[Your assignment]
Lines from the one containing "U102 pin OUT: +15V -> +9V" through the end of the data are to be returned exactly, and no others.

Edit tracking data:
⟨

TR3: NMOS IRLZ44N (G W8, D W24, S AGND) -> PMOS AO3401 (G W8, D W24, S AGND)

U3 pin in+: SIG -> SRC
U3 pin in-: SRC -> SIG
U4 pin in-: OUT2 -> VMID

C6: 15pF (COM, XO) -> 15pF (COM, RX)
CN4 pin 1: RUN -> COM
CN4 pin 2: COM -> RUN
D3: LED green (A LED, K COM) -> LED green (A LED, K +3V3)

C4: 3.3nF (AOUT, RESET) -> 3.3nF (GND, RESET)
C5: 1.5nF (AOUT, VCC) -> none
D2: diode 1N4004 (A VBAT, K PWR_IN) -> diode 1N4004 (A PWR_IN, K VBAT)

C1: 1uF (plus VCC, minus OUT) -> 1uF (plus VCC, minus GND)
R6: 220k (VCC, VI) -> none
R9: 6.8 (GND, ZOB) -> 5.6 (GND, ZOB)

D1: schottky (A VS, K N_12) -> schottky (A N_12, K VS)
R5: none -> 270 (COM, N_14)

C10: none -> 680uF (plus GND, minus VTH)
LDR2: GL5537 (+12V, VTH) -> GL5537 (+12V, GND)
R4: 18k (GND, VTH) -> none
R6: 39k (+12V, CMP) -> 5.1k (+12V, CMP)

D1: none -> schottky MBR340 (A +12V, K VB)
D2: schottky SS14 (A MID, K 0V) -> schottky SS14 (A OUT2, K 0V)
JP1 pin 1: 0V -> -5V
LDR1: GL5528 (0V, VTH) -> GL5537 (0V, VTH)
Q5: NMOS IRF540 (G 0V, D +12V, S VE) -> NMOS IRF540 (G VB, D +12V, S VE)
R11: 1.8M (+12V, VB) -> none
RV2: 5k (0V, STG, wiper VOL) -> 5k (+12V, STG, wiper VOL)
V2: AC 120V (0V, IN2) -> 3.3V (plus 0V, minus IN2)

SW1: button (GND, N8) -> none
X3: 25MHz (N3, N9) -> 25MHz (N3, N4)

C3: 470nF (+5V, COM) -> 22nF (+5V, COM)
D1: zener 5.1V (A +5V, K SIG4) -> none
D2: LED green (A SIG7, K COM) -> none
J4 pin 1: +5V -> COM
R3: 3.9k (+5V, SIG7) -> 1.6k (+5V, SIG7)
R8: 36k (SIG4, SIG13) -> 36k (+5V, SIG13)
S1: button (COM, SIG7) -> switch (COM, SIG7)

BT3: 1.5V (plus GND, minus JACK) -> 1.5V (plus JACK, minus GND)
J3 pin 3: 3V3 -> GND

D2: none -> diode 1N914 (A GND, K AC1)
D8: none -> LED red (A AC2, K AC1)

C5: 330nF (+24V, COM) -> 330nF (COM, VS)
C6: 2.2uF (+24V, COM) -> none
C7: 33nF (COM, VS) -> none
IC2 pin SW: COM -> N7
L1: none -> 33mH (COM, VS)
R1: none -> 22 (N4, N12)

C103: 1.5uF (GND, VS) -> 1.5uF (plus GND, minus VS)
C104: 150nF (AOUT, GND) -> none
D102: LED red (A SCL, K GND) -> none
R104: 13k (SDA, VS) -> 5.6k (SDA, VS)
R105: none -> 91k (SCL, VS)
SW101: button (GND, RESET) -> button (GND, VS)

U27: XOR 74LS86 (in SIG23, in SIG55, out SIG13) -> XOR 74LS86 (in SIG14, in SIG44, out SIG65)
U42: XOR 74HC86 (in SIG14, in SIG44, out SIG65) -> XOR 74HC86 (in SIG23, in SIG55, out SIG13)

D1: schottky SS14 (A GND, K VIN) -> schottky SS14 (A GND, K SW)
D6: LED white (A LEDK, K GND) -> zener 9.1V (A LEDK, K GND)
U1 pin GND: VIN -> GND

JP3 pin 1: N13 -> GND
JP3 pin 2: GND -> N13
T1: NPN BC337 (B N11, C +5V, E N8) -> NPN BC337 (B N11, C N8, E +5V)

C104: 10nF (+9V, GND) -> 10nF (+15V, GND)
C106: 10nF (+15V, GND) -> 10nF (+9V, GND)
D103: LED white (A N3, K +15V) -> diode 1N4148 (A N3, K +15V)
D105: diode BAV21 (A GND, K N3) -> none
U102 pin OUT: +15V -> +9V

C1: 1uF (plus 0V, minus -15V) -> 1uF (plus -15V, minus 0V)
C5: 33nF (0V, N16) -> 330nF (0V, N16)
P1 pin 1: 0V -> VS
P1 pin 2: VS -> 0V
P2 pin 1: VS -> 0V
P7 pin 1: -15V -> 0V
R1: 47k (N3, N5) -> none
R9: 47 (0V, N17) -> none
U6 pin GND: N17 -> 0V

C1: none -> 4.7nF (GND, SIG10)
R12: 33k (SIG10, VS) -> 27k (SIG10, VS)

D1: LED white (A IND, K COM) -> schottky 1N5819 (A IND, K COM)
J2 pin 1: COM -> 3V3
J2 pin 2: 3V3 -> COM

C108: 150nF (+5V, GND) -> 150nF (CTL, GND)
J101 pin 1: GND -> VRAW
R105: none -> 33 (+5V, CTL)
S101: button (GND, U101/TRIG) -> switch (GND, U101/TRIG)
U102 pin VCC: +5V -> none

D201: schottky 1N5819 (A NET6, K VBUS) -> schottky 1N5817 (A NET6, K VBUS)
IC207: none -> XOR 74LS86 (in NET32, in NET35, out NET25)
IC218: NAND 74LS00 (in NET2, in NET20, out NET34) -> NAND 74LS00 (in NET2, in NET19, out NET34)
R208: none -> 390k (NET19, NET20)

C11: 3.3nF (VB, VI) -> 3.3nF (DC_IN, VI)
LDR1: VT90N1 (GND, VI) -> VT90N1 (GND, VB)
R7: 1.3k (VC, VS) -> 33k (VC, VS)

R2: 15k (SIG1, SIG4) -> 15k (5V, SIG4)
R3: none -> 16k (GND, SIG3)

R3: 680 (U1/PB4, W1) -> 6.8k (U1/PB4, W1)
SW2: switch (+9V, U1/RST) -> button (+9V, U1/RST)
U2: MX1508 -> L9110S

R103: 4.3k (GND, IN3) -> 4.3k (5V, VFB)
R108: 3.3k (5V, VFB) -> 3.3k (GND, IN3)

⟩

[Solution for this problem]
U102 pin OUT: +15V -> +9V

C1: 1uF (plus 0V, minus -15V) -> 1uF (plus -15V, minus 0V)
C5: 33nF (0V, N16) -> 330nF (0V, N16)
P1 pin 1: 0V -> VS
P1 pin 2: VS -> 0V
P2 pin 1: VS -> 0V
P7 pin 1: -15V -> 0V
R1: 47k (N3, N5) -> none
R9: 47 (0V, N17) -> none
U6 pin GND: N17 -> 0V

C1: none -> 4.7nF (GND, SIG10)
R12: 33k (SIG10, VS) -> 27k (SIG10, VS)

D1: LED white (A IND, K COM) -> schottky 1N5819 (A IND, K COM)
J2 pin 1: COM -> 3V3
J2 pin 2: 3V3 -> COM

C108: 150nF (+5V, GND) -> 150nF (CTL, GND)
J101 pin 1: GND -> VRAW
R105: none -> 33 (+5V, CTL)
S101: button (GND, U101/TRIG) -> switch (GND, U101/TRIG)
U102 pin VCC: +5V -> none

D201: schottky 1N5819 (A NET6, K VBUS) -> schottky 1N5817 (A NET6, K VBUS)
IC207: none -> XOR 74LS86 (in NET32, in NET35, out NET25)
IC218: NAND 74LS00 (in NET2, in NET20, out NET34) -> NAND 74LS00 (in NET2, in NET19, out NET34)
R208: none -> 390k (NET19, NET20)

C11: 3.3nF (VB, VI) -> 3.3nF (DC_IN, VI)
LDR1: VT90N1 (GND, VI) -> VT90N1 (GND, VB)
R7: 1.3k (VC, VS) -> 33k (VC, VS)

R2: 15k (SIG1, SIG4) -> 15k (5V, SIG4)
R3: none -> 16k (GND, SIG3)

R3: 680 (U1/PB4, W1) -> 6.8k (U1/PB4, W1)
SW2: switch (+9V, U1/RST) -> button (+9V, U1/RST)
U2: MX1508 -> L9110S

R103: 4.3k (GND, IN3) -> 4.3k (5V, VFB)
R108: 3.3k (5V, VFB) -> 3.3k (GND, IN3)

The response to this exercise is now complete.